> Source material:
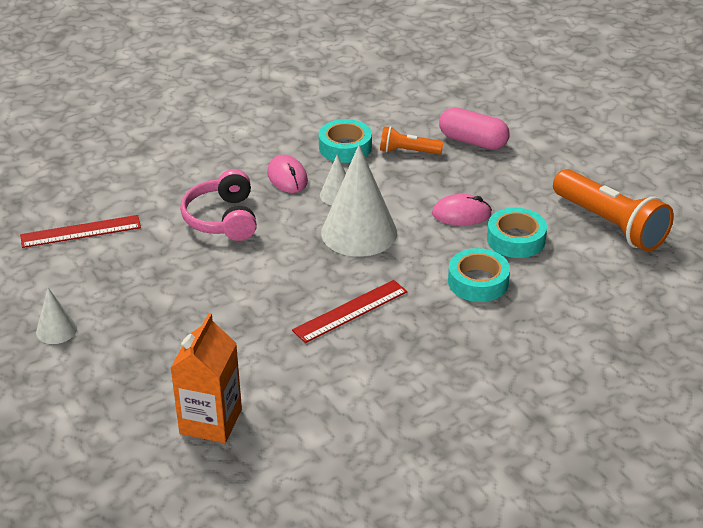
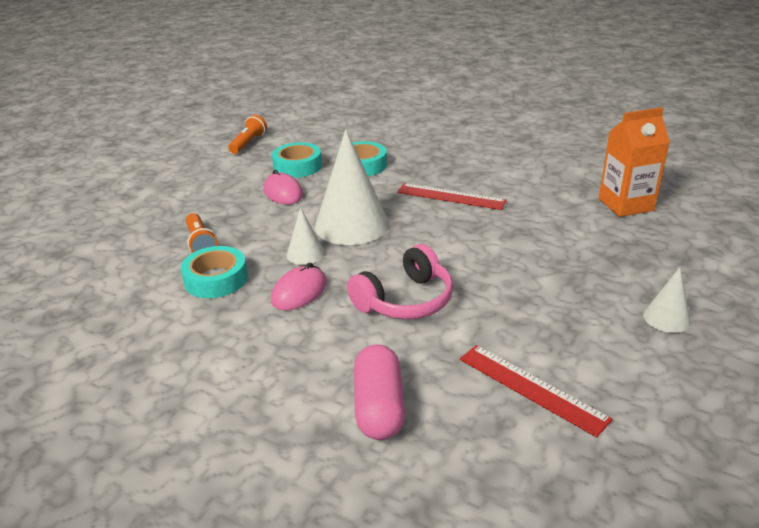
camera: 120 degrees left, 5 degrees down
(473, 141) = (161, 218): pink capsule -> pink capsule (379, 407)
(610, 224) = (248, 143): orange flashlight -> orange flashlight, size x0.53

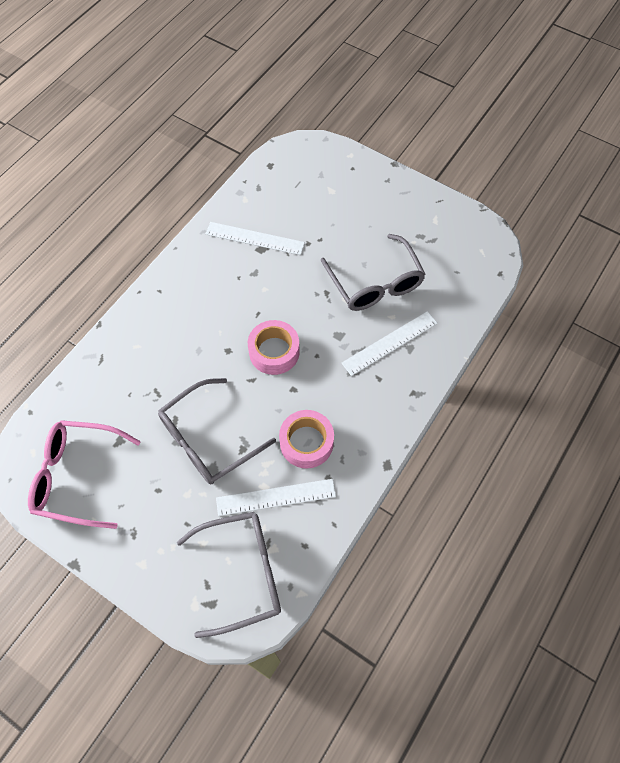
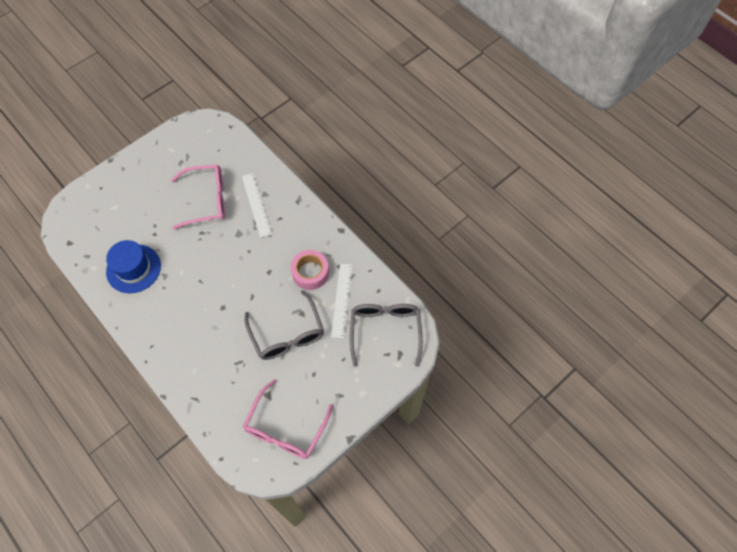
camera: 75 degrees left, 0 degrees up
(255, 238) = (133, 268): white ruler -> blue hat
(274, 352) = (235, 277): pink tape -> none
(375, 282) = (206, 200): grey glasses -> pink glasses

...

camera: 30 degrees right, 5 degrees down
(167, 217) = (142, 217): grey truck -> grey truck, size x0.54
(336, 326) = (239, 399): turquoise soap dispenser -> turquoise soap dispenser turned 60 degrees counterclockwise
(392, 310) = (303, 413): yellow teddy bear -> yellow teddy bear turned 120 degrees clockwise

---

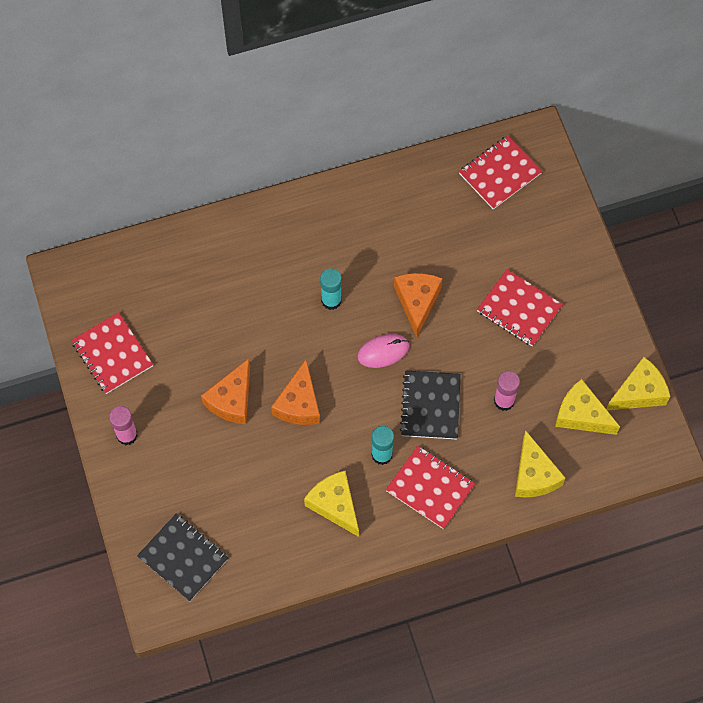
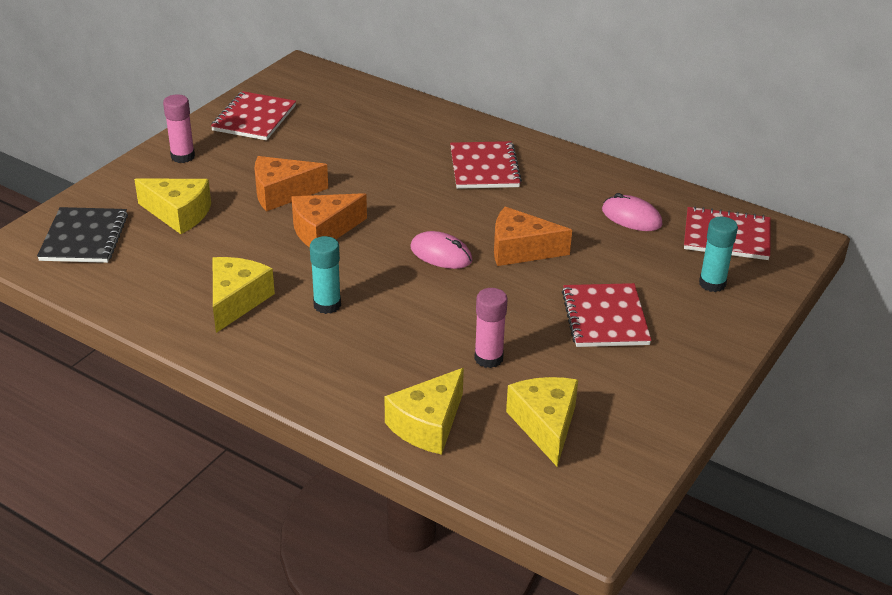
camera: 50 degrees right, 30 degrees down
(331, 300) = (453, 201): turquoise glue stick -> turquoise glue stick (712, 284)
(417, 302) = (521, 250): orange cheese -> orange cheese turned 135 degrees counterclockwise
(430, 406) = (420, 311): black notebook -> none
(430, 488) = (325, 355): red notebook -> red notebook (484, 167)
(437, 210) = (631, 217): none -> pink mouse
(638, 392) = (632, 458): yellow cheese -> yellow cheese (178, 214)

> Directive: Once you reach the line with "(437, 210) = (631, 217): none -> pink mouse" in the data above, copy it and every line after it exactly, up to and including the line with "(638, 392) = (632, 458): yellow".

> Solution to this exercise:
(437, 210) = (631, 217): none -> pink mouse
(638, 392) = (632, 458): yellow cheese -> yellow cheese (178, 214)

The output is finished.